** What to produce **
Reproduce the listing below exactly, except for its pictures.

++++ Recorded data

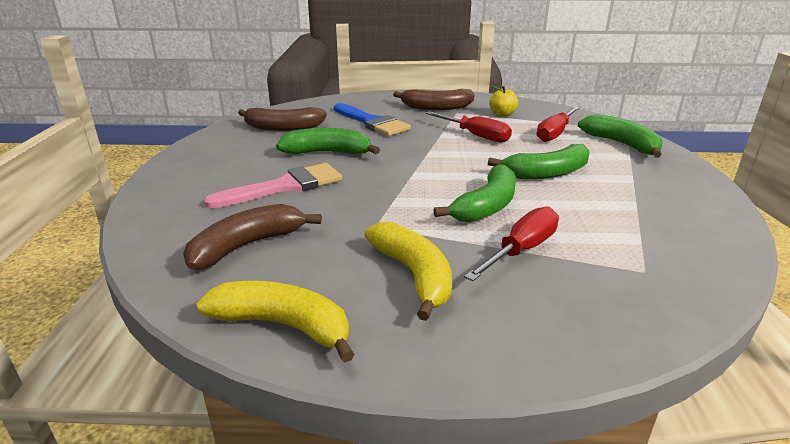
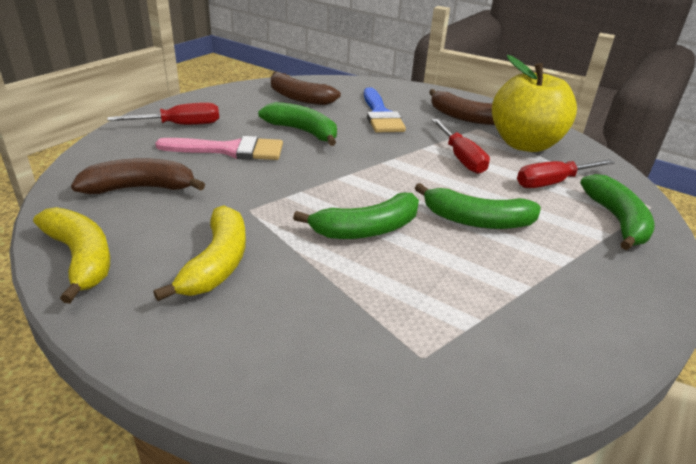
camera: 30 degrees right, 5 degrees up
(502, 114) = (524, 144): yellow apple -> yellow apple, size x2.42
(521, 250) = (336, 282): red screwdriver -> red screwdriver (180, 125)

++++++++

** Output below **
camera: 30 degrees right, 5 degrees up
(502, 114) = (524, 144): yellow apple -> yellow apple, size x2.42
(521, 250) = (336, 282): red screwdriver -> red screwdriver (180, 125)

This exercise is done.